• About this exercise: Output only how many lines below contain "kitizivo".

• Input data:

= Beginning of Section =

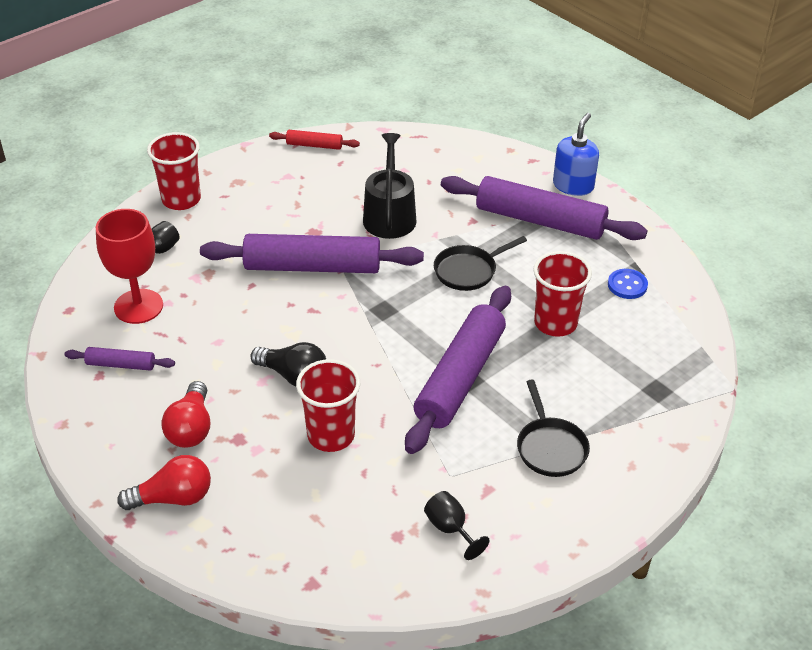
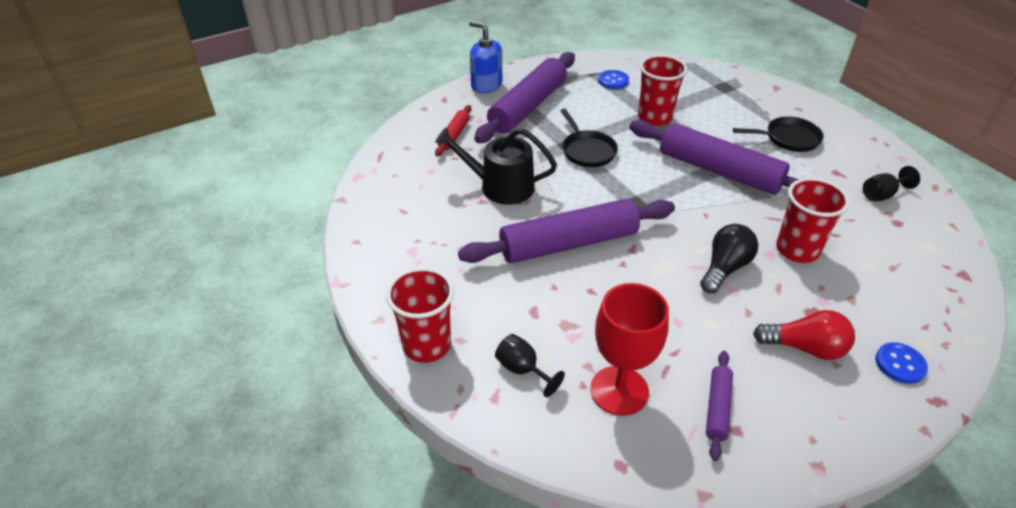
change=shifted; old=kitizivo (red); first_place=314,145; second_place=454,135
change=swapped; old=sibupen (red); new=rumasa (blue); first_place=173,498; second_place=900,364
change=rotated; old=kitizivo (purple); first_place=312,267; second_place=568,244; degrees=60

= End of Section =
= Beginning of Section =

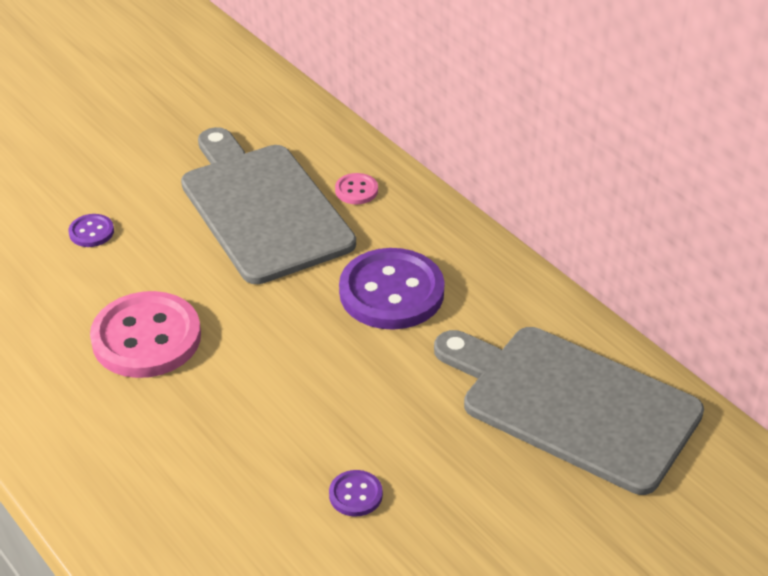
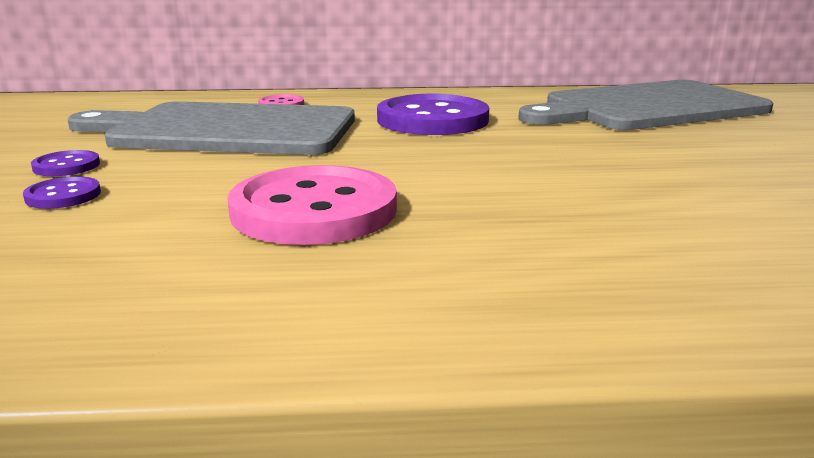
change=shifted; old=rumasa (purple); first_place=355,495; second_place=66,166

= End of Section =
= Beginning of Section =

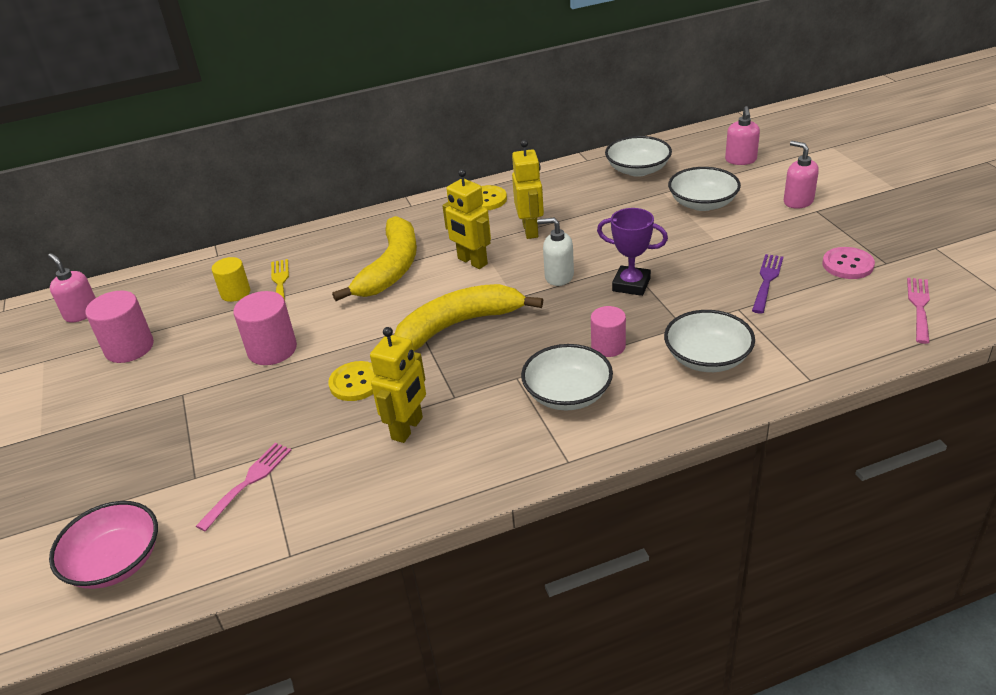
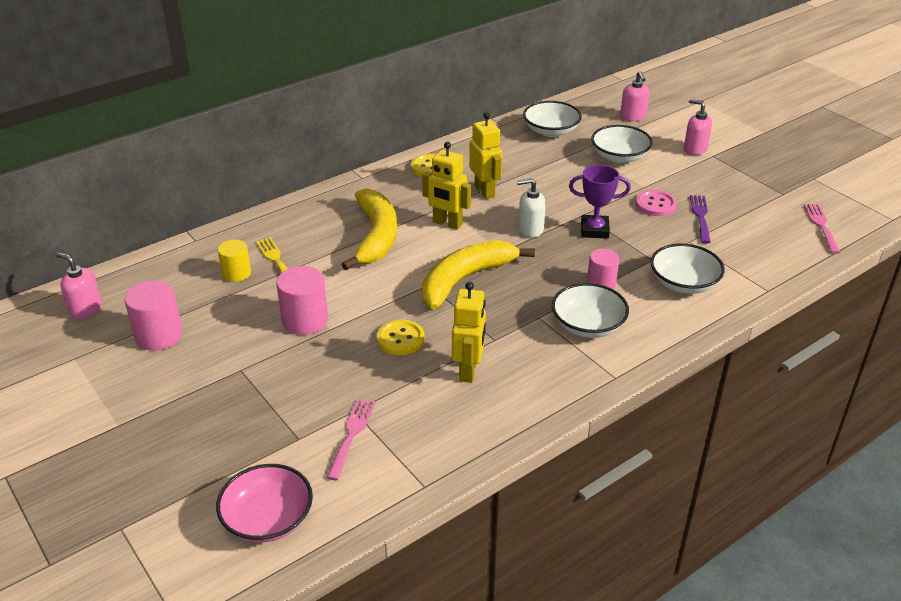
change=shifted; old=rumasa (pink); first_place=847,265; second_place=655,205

= End of Section =

• Response box: 2